Start of Block
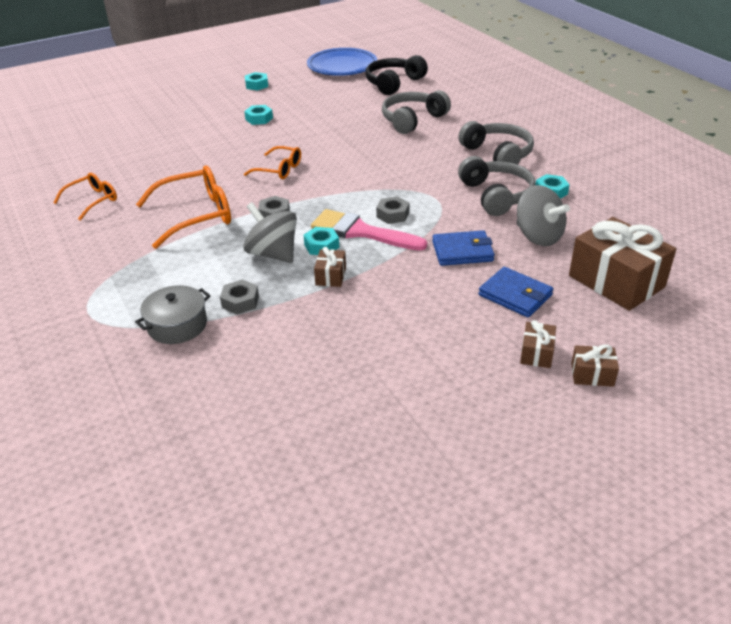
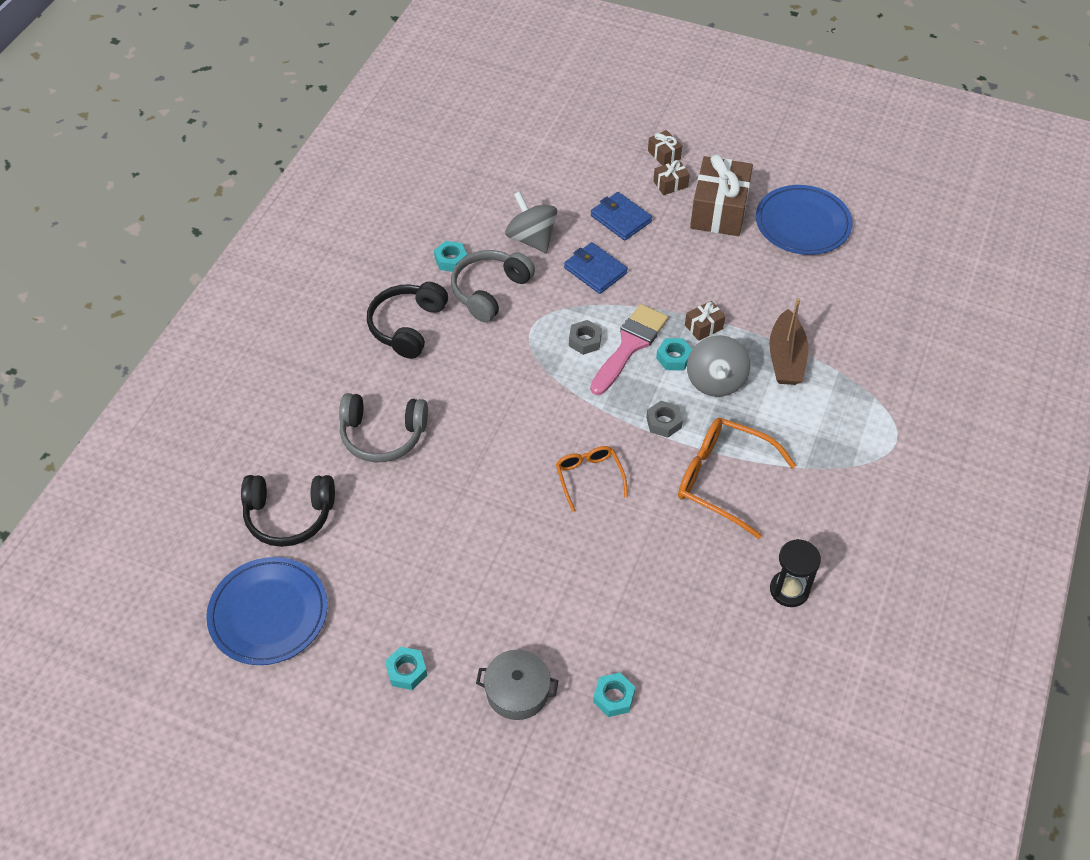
camera: 130 degrees left, 15 degrees up
(92, 201) = (789, 590): orange glasses -> black hourglass
(177, 325) = (846, 374): grey pot -> grey pot (517, 691)
(240, 302) = (786, 358): grey nut -> brown boat
(259, 119) = (498, 587): turquoise nut -> turquoise nut (613, 697)
(361, 232) = (630, 345): pink brush -> pink brush turned 135 degrees counterclockwise
(374, 419) = (802, 224): none -> blue plate
(498, 154) = (407, 326): grey headphones -> black headphones
(515, 295) = (621, 219): blue wallet -> blue wallet turned 45 degrees counterclockwise
(538, 236) = (531, 239): grey spinning top -> grey spinning top turned 45 degrees counterclockwise
(616, 281) = (553, 178): brown gift -> brown gift (719, 210)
End of Block
ACTIVITY
Pass over the images and copy the rest of the material above exactly.

RESPONSE TO THE TASK
camera: 130 degrees left, 15 degrees up
(92, 201) = (789, 590): orange glasses -> black hourglass
(177, 325) = (846, 374): grey pot -> grey pot (517, 691)
(240, 302) = (786, 358): grey nut -> brown boat
(259, 119) = (498, 587): turquoise nut -> turquoise nut (613, 697)
(361, 232) = (630, 345): pink brush -> pink brush turned 135 degrees counterclockwise
(374, 419) = (802, 224): none -> blue plate
(498, 154) = (407, 326): grey headphones -> black headphones
(515, 295) = (621, 219): blue wallet -> blue wallet turned 45 degrees counterclockwise
(538, 236) = (531, 239): grey spinning top -> grey spinning top turned 45 degrees counterclockwise
(616, 281) = (553, 178): brown gift -> brown gift (719, 210)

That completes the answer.